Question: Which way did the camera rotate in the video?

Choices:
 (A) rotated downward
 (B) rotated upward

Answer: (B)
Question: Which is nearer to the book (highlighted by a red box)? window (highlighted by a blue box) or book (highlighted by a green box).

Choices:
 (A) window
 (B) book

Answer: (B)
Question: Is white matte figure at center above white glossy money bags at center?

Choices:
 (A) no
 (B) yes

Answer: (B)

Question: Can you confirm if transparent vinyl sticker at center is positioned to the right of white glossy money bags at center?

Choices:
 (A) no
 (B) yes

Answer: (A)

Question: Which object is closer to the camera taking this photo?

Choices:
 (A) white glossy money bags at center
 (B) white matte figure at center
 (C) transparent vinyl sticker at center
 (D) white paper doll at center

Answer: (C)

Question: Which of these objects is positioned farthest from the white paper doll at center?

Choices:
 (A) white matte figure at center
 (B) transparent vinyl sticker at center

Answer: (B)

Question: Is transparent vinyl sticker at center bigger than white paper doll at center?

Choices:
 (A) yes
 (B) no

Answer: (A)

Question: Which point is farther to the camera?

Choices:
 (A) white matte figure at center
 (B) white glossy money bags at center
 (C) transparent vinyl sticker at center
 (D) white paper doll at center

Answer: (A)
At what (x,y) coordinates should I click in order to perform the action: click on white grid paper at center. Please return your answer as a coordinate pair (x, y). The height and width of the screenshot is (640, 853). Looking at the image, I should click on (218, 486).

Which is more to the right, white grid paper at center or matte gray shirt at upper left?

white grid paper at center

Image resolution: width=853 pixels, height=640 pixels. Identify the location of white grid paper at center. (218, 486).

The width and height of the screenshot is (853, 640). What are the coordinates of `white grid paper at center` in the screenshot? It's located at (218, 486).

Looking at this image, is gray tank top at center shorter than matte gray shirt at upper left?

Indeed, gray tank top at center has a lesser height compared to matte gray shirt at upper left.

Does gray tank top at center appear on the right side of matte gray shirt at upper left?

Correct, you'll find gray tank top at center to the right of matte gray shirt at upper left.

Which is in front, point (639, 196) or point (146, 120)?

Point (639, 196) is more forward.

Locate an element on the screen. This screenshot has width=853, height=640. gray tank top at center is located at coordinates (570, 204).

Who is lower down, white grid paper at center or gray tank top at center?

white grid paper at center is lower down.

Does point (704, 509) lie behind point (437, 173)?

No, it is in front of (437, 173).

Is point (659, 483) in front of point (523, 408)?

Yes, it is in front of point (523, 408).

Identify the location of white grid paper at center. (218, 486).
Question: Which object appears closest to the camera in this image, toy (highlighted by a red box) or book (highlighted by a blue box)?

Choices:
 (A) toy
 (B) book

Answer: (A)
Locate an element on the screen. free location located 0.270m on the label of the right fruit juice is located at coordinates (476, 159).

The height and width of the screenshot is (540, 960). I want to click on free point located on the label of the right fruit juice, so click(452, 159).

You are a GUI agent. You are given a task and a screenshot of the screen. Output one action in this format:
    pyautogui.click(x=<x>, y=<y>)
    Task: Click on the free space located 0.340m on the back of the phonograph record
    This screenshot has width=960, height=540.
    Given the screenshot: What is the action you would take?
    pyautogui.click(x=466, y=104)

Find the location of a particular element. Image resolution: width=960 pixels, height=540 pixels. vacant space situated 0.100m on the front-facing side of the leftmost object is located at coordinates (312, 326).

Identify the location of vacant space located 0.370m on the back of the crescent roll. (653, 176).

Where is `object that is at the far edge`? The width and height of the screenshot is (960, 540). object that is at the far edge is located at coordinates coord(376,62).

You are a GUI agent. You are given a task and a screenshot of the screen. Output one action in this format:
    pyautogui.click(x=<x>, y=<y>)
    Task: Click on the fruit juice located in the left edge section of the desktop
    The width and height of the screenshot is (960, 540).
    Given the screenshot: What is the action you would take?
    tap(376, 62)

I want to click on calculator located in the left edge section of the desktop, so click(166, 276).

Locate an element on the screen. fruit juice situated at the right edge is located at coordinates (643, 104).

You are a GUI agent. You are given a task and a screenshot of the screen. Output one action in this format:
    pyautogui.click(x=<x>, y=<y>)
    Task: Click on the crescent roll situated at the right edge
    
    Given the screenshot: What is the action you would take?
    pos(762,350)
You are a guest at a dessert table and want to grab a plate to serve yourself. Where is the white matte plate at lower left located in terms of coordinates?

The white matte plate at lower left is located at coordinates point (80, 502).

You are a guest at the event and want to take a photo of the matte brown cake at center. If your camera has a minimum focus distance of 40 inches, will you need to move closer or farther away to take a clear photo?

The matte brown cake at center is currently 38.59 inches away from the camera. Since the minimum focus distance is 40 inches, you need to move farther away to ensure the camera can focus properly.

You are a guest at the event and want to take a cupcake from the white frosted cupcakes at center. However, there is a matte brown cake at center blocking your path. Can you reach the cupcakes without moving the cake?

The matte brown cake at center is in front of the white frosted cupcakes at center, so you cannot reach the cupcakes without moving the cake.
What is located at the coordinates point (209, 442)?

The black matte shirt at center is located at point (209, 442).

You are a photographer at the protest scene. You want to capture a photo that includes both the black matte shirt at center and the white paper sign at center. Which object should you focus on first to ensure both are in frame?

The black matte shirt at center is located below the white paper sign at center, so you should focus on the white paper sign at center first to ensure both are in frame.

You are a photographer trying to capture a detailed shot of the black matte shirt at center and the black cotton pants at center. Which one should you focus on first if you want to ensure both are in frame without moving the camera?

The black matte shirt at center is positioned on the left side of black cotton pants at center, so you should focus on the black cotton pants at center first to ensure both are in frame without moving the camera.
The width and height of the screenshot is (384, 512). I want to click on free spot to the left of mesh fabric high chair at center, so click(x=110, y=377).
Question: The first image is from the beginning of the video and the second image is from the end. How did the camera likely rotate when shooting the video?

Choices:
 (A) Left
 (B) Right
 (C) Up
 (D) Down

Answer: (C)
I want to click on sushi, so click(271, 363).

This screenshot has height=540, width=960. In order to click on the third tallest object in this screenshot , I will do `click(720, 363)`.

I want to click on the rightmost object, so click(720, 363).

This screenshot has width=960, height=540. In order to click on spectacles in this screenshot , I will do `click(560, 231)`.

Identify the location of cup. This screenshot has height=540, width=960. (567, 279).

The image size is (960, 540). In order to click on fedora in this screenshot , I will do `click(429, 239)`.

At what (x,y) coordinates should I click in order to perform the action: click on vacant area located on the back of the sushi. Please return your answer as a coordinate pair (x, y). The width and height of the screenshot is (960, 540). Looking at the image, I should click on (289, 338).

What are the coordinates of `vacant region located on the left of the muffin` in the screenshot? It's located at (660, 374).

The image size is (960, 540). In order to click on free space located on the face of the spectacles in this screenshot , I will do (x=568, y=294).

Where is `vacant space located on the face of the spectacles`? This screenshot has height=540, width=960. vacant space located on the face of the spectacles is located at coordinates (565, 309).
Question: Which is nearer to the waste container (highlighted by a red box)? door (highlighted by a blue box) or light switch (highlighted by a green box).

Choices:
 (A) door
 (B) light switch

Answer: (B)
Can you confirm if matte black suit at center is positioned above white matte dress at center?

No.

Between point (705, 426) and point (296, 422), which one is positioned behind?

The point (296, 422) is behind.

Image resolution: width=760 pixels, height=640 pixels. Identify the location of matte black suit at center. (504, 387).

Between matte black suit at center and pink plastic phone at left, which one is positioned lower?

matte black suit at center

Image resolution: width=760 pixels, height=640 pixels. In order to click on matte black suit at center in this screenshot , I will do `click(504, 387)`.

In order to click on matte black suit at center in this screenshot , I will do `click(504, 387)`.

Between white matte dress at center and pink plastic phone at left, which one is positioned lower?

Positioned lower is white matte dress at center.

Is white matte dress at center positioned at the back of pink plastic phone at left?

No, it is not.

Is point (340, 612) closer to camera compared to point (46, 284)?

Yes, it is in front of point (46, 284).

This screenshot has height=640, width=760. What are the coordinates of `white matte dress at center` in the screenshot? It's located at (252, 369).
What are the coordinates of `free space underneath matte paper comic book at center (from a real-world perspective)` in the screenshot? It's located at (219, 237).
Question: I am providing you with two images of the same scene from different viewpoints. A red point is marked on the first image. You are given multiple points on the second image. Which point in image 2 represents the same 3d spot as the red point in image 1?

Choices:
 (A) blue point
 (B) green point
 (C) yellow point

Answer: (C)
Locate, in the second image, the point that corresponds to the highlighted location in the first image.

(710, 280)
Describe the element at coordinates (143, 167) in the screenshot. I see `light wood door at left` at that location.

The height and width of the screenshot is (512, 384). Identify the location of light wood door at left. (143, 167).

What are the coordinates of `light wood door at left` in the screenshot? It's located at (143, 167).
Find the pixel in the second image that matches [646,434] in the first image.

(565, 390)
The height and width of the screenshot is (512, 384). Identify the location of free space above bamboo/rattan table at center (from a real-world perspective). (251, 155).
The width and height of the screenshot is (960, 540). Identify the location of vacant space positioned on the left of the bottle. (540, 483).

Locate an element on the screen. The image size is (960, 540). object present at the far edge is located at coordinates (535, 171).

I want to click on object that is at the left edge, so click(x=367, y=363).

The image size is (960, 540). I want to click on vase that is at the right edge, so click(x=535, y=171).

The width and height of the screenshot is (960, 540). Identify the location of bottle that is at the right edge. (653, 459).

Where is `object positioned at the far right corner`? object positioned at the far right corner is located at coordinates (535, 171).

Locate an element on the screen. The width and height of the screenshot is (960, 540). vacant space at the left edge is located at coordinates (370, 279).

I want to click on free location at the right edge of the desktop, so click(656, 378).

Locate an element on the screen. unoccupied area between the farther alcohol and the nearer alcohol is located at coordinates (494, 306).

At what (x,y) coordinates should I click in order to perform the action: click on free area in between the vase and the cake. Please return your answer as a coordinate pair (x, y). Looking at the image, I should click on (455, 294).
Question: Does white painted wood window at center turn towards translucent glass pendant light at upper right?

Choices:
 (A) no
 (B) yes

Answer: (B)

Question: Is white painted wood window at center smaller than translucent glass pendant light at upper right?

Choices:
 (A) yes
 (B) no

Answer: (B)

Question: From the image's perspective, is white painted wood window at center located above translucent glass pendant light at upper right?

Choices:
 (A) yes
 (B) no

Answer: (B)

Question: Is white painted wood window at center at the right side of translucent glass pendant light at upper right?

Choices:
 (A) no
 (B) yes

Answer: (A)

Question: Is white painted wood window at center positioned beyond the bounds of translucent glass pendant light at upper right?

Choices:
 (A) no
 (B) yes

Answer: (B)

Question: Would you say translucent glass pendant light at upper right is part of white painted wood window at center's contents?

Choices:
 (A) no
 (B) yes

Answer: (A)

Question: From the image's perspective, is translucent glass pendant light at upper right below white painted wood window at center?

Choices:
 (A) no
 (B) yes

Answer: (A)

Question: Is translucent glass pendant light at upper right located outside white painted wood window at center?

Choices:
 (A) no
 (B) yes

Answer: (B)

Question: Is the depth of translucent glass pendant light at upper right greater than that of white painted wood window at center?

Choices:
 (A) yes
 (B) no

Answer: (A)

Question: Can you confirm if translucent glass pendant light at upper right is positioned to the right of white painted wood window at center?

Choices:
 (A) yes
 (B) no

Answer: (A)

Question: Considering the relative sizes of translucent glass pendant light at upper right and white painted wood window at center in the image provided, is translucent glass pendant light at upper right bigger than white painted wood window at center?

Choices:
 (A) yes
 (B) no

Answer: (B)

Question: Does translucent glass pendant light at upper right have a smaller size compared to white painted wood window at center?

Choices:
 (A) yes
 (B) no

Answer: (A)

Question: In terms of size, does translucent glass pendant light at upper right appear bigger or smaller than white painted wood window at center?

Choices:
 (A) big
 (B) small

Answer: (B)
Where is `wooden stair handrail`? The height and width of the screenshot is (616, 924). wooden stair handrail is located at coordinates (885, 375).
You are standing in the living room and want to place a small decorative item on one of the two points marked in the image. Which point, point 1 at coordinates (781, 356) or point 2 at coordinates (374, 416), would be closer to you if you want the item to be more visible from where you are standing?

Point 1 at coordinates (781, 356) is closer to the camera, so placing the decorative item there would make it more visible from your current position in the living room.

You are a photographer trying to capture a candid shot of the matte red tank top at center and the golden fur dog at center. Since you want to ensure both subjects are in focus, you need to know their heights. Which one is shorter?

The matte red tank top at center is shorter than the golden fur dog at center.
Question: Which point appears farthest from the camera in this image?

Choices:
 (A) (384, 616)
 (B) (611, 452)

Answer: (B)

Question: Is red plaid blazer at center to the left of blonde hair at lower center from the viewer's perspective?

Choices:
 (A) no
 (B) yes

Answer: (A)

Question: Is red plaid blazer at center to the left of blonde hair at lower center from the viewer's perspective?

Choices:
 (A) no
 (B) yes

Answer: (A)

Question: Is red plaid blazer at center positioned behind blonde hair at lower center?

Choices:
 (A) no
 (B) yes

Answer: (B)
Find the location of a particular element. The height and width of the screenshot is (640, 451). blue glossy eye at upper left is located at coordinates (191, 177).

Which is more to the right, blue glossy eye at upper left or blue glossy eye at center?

> **TASK DIRECTIONS**
Return each line of the items above that contains the word "reach". Case counts.

> **WORKED SOLUTION**
You are a guest at the event and want to take a cupcake from the white frosted cupcakes at center. However, there is a matte brown cake at center blocking your path. Can you reach the cupcakes without moving the cake?
The matte brown cake at center is in front of the white frosted cupcakes at center, so you cannot reach the cupcakes without moving the cake.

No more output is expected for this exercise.